*** Opening Records shown ***

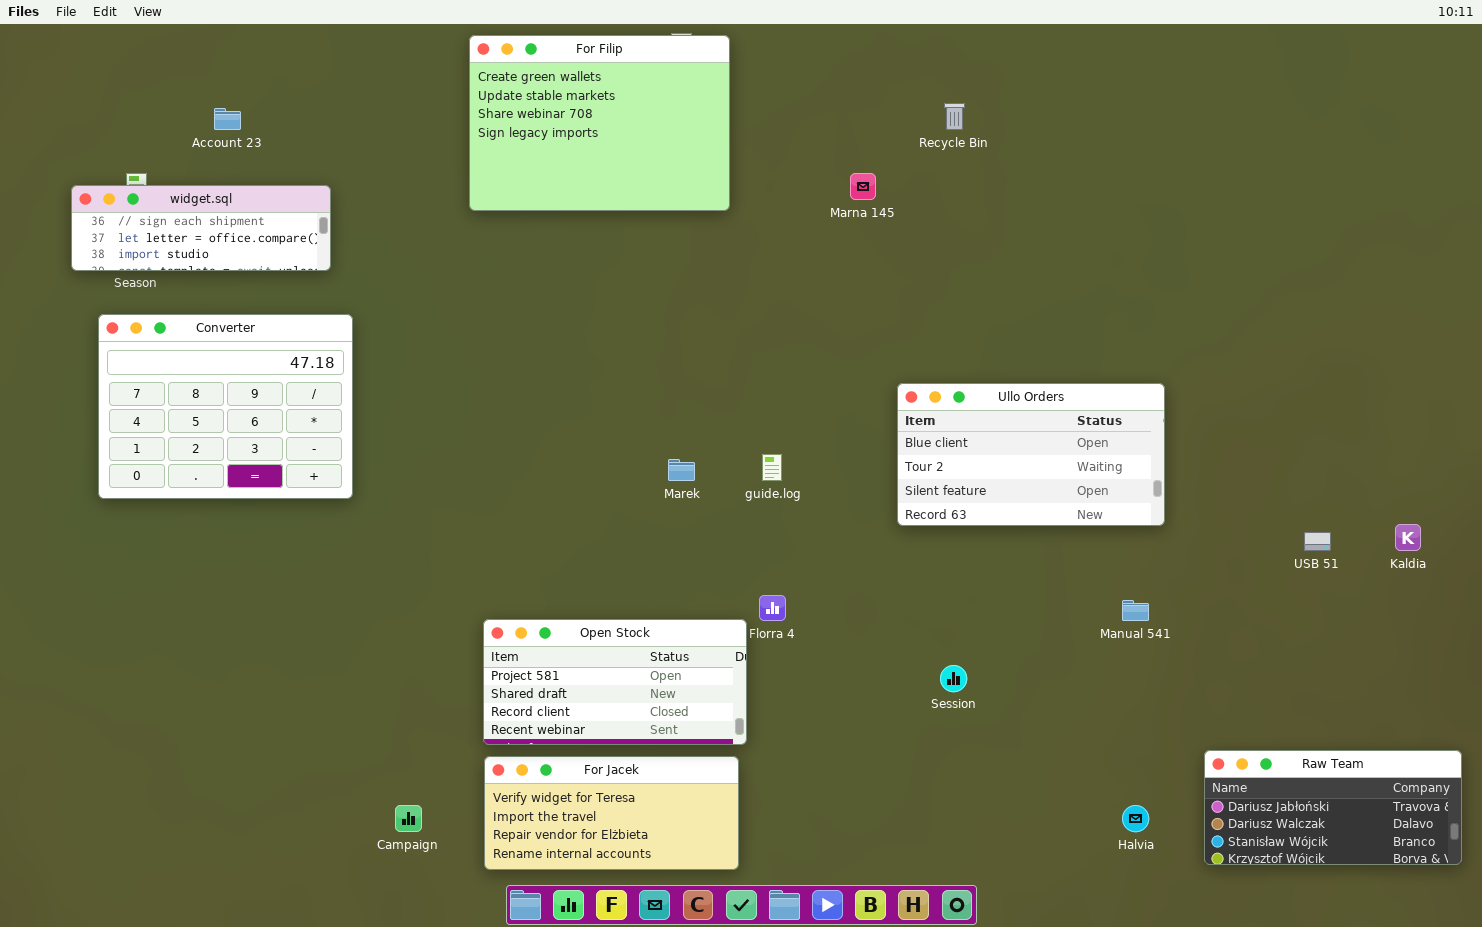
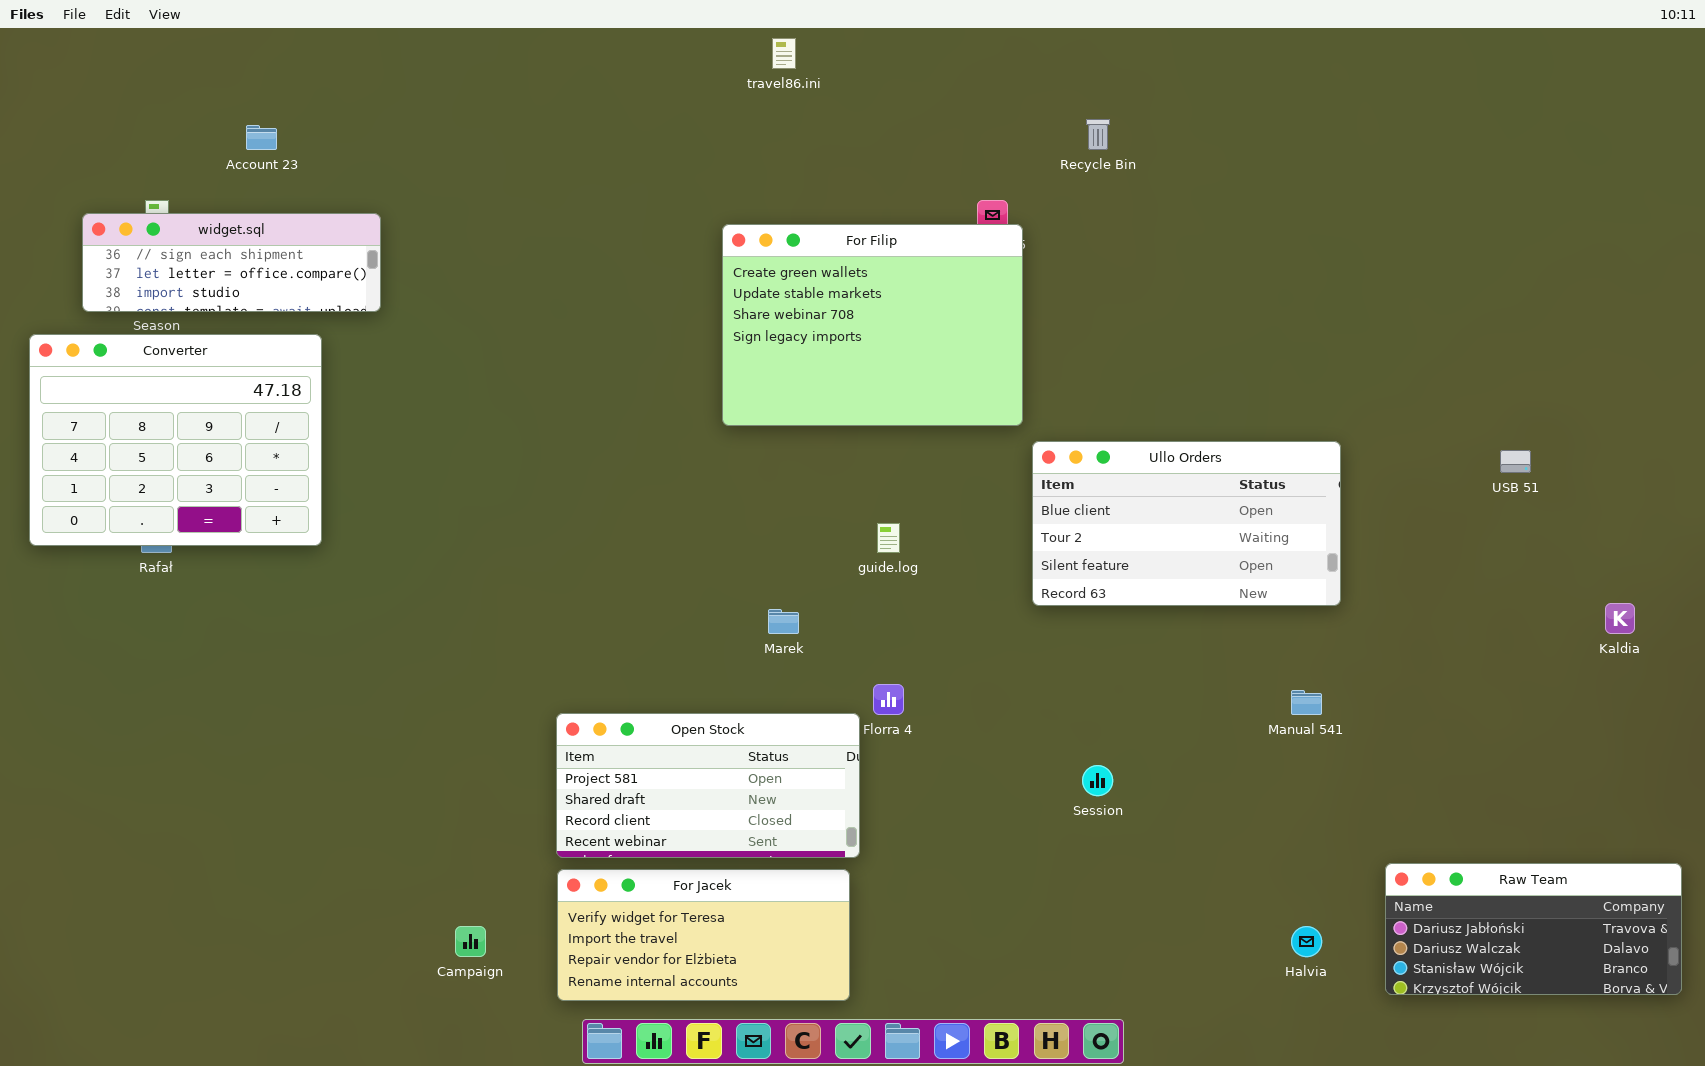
For Filip: [469,35,730,211] -> [722,224,1023,426], moved
Converter: [98,314,353,499] -> [29,334,322,546], moved
Marek: [668,459,695,481] -> [768,609,799,634], moved
USB 51: [1304,532,1331,551] -> [1500,450,1531,473], moved

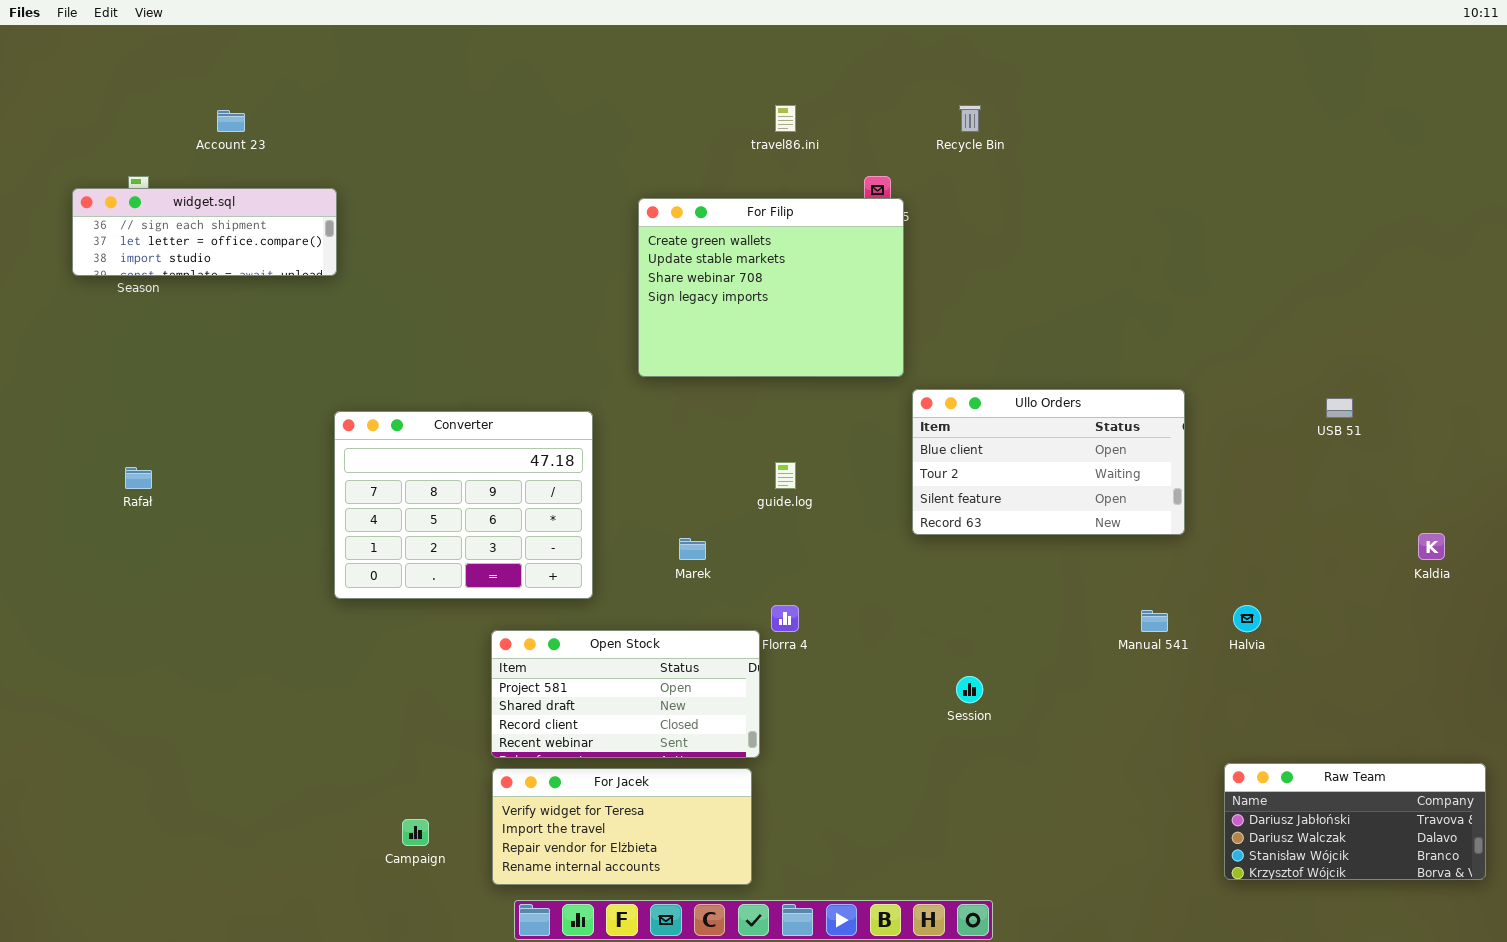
travel86.ini: [772,38,796,69] -> [775,105,796,132], moved
Converter: [29,334,322,546] -> [334,411,593,599], moved
Halvia: [1291,926,1322,957] -> [1233,605,1261,632], moved

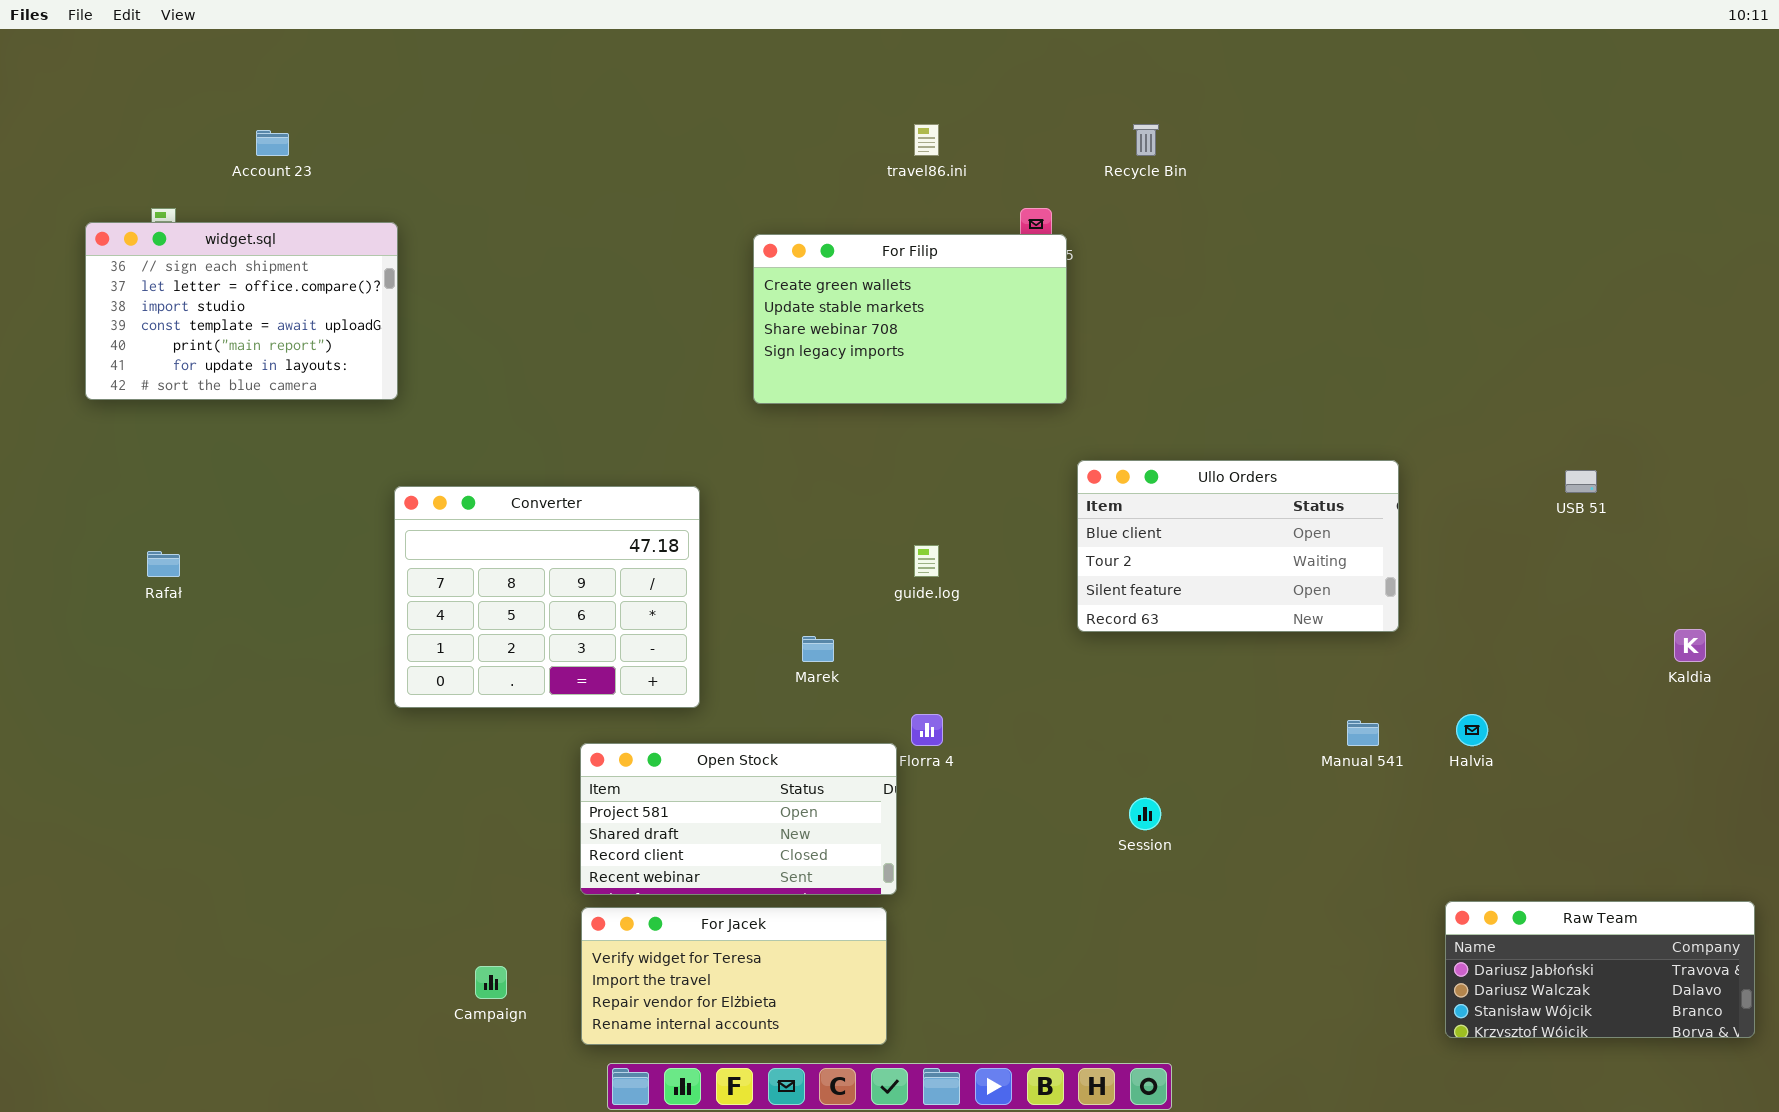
widget.sql: [72,188,337,276] -> [85,222,398,400], resized
For Filip: [638,198,904,377] -> [753,234,1067,404], resized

*** Closing Records shown ***

Work instruction
Write the records out again verbatim and omit the pictures they contain.

Exercise output
For Filip: [469,35,730,211] -> [722,224,1023,426], moved
Converter: [98,314,353,499] -> [29,334,322,546], moved
Marek: [668,459,695,481] -> [768,609,799,634], moved
USB 51: [1304,532,1331,551] -> [1500,450,1531,473], moved

travel86.ini: [772,38,796,69] -> [775,105,796,132], moved
Converter: [29,334,322,546] -> [334,411,593,599], moved
Halvia: [1291,926,1322,957] -> [1233,605,1261,632], moved

widget.sql: [72,188,337,276] -> [85,222,398,400], resized
For Filip: [638,198,904,377] -> [753,234,1067,404], resized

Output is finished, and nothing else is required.